§ What the task requires:
Here is a listing, set out below; repeat its lines from the one with "(357, 140) = (319, 223): purple" to the last, both included, and leave out the pictures.
[Start of section]
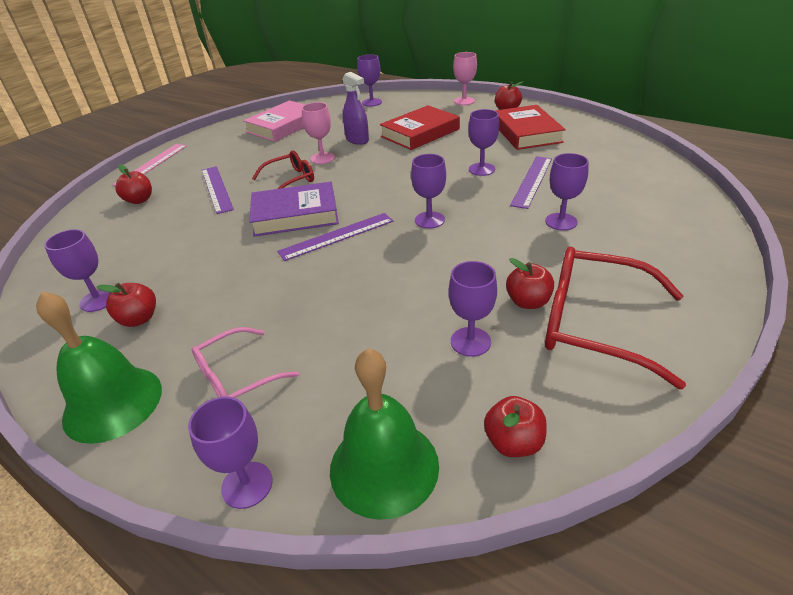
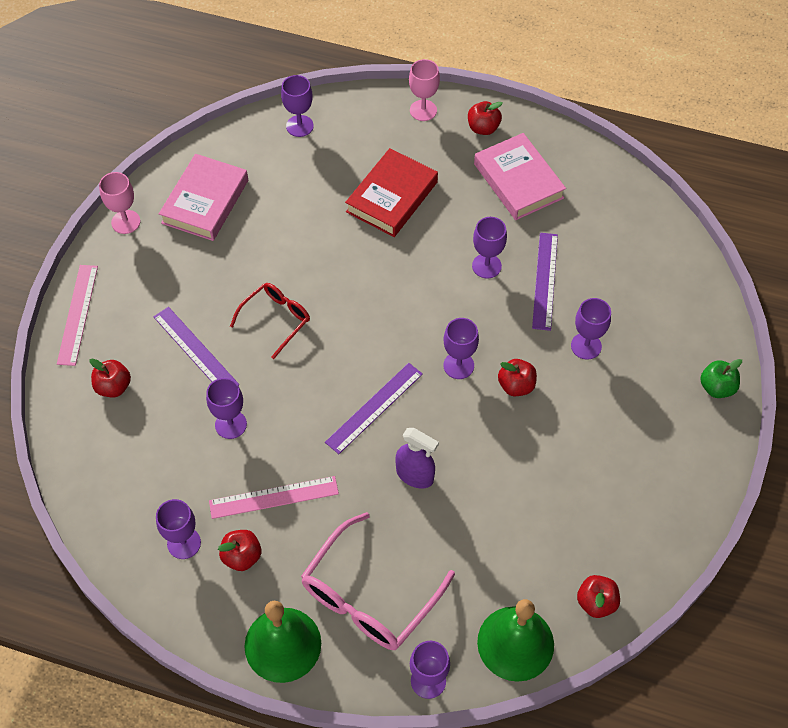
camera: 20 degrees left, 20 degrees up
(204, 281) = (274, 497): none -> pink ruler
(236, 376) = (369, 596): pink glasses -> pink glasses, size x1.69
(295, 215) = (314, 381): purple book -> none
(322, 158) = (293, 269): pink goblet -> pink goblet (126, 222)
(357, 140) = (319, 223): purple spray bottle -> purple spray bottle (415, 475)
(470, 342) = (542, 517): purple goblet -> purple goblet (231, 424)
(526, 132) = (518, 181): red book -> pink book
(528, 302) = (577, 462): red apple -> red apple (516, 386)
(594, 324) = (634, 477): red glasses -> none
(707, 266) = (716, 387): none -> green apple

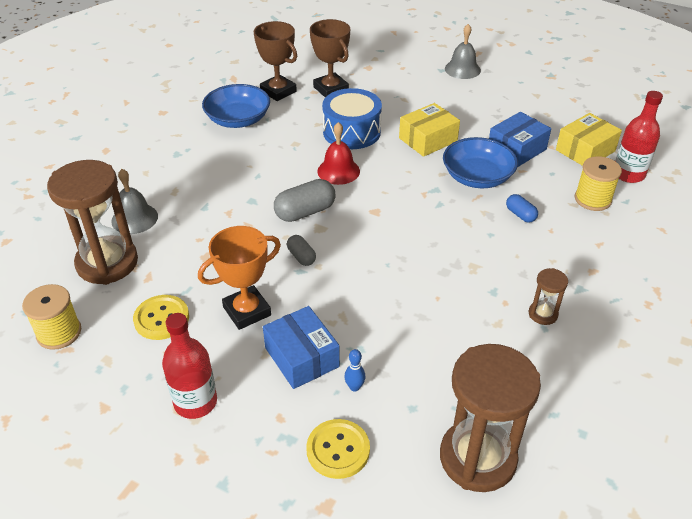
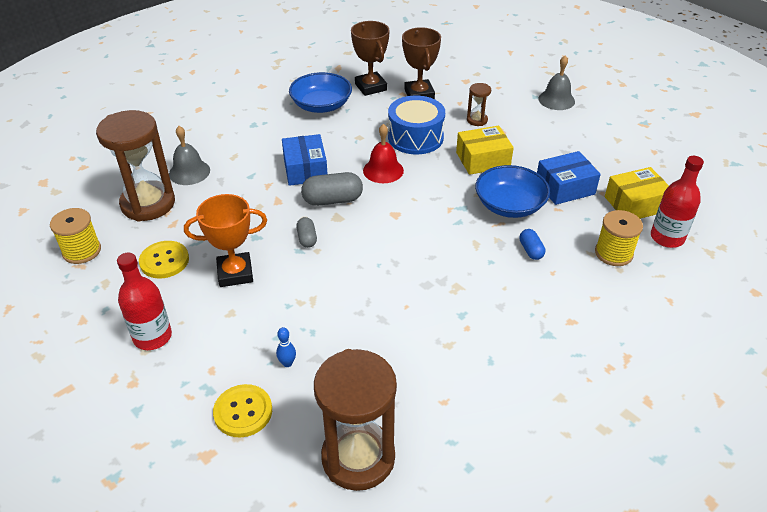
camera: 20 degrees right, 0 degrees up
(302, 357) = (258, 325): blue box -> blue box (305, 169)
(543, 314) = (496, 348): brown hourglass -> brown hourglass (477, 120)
[End of section]
§ Expected answer:
(357, 140) = (319, 223): purple spray bottle -> purple spray bottle (415, 475)
(470, 342) = (542, 517): purple goblet -> purple goblet (231, 424)
(526, 132) = (518, 181): red book -> pink book
(528, 302) = (577, 462): red apple -> red apple (516, 386)
(594, 324) = (634, 477): red glasses -> none
(707, 266) = (716, 387): none -> green apple

camera: 20 degrees right, 0 degrees up
(302, 357) = (258, 325): blue box -> blue box (305, 169)
(543, 314) = (496, 348): brown hourglass -> brown hourglass (477, 120)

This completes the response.